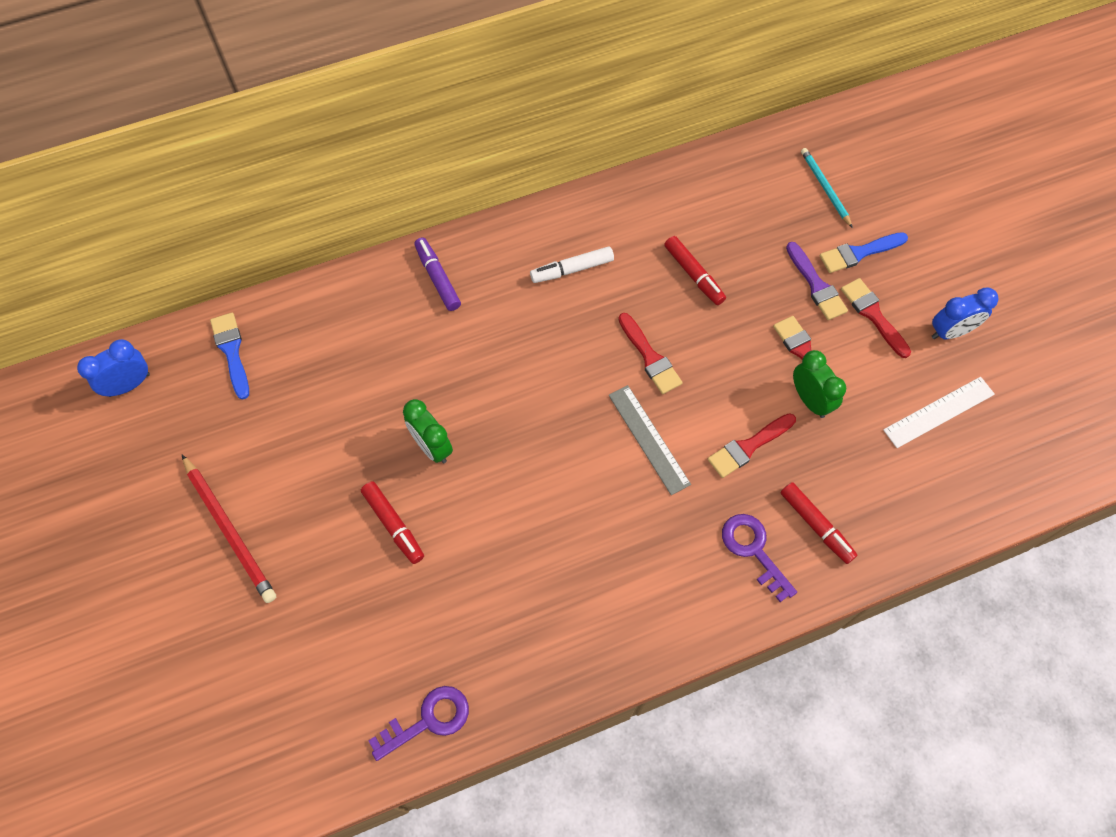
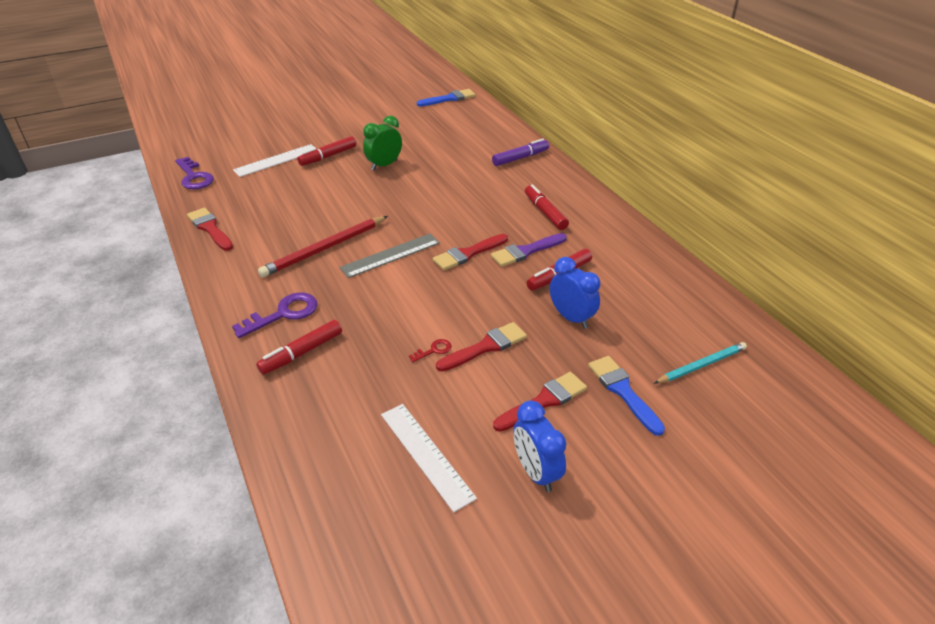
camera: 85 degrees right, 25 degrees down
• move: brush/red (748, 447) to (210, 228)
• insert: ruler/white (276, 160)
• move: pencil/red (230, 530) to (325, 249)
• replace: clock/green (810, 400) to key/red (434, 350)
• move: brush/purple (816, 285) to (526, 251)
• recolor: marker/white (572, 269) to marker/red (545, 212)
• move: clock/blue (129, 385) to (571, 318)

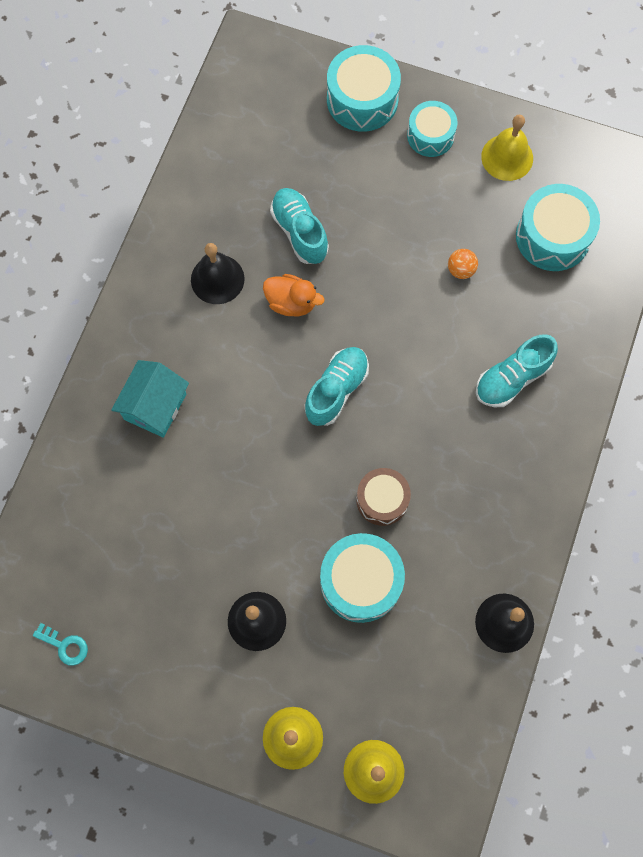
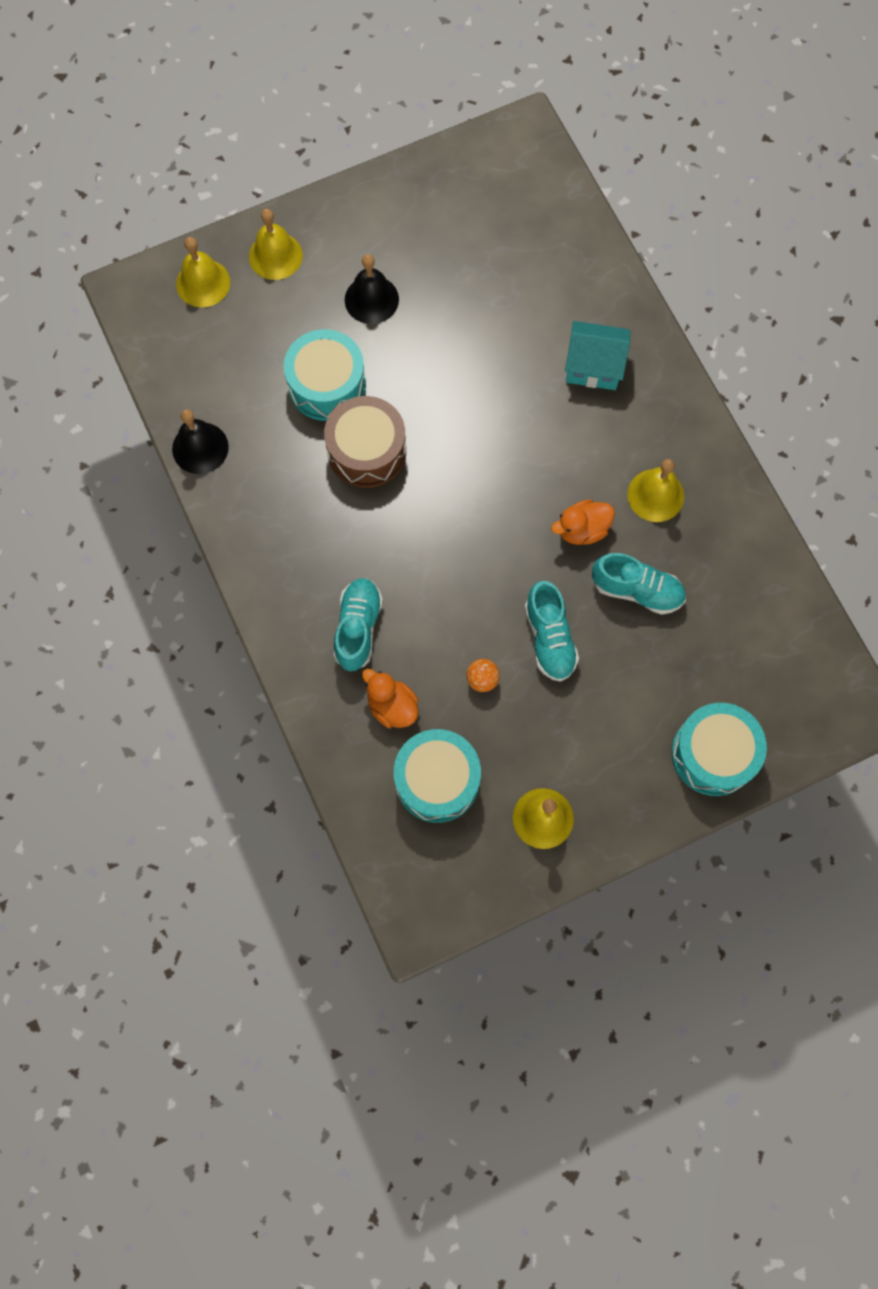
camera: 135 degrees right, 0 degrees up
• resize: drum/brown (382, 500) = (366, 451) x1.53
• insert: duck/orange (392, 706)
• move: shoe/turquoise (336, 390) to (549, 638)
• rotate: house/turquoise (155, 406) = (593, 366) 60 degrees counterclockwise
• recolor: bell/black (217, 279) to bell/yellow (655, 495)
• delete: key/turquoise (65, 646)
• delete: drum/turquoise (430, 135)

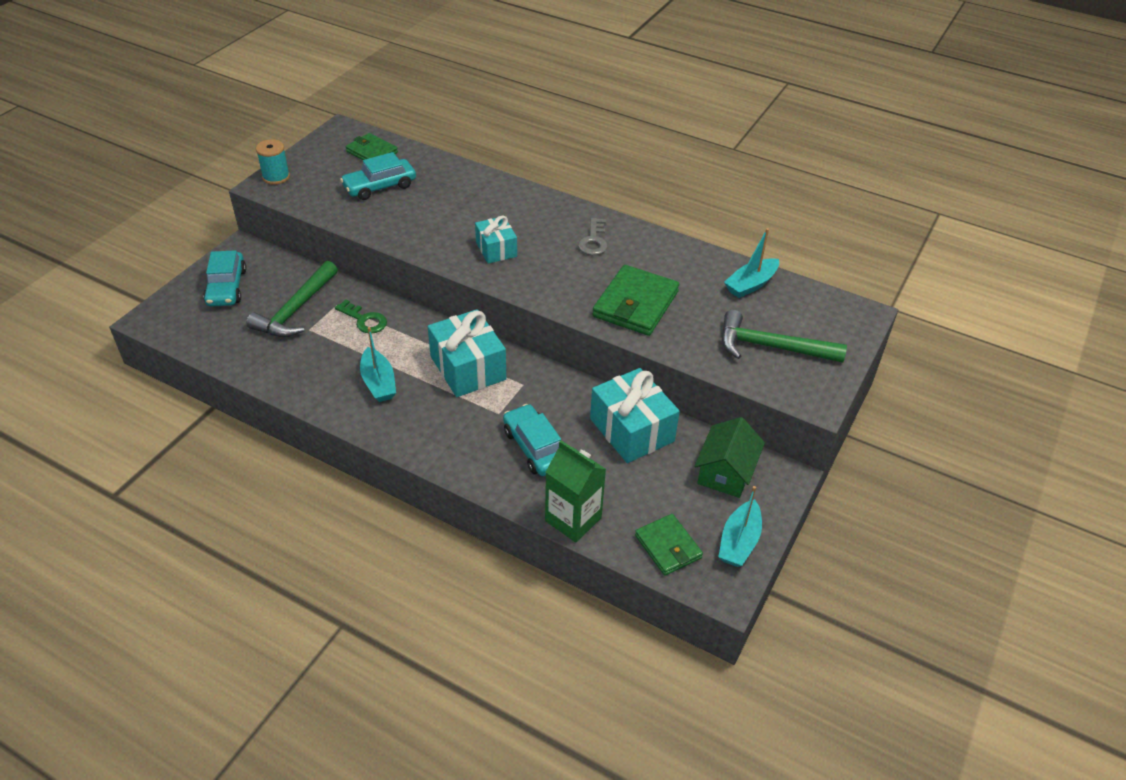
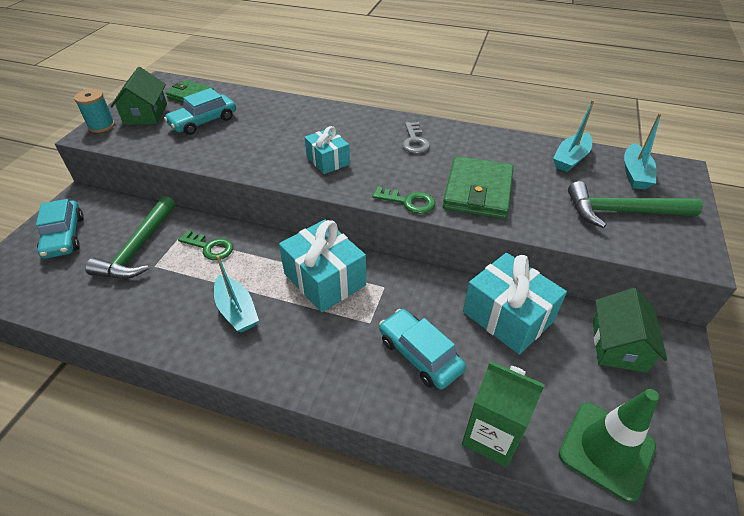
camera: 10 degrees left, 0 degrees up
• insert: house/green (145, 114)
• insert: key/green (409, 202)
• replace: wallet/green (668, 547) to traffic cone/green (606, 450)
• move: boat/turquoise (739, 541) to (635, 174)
────────
→ What the task requires: Give every line of the data above again as it stands; the pictures stay out.

→ Answer box:
camera: 85 degrees right, 25 degrees down
• move: brush/red (748, 447) to (210, 228)
• insert: ruler/white (276, 160)
• move: pencil/red (230, 530) to (325, 249)
• replace: clock/green (810, 400) to key/red (434, 350)
• move: brush/purple (816, 285) to (526, 251)
• recolor: marker/white (572, 269) to marker/red (545, 212)
• move: clock/blue (129, 385) to (571, 318)

camera: 135 degrees right, 0 degrees up
• resize: drum/brown (382, 500) = (366, 451) x1.53
• insert: duck/orange (392, 706)
• move: shoe/turquoise (336, 390) to (549, 638)
• rotate: house/turquoise (155, 406) = (593, 366) 60 degrees counterclockwise
• recolor: bell/black (217, 279) to bell/yellow (655, 495)
• delete: key/turquoise (65, 646)
• delete: drum/turquoise (430, 135)

camera: 10 degrees left, 0 degrees up
• insert: house/green (145, 114)
• insert: key/green (409, 202)
• replace: wallet/green (668, 547) to traffic cone/green (606, 450)
• move: boat/turquoise (739, 541) to (635, 174)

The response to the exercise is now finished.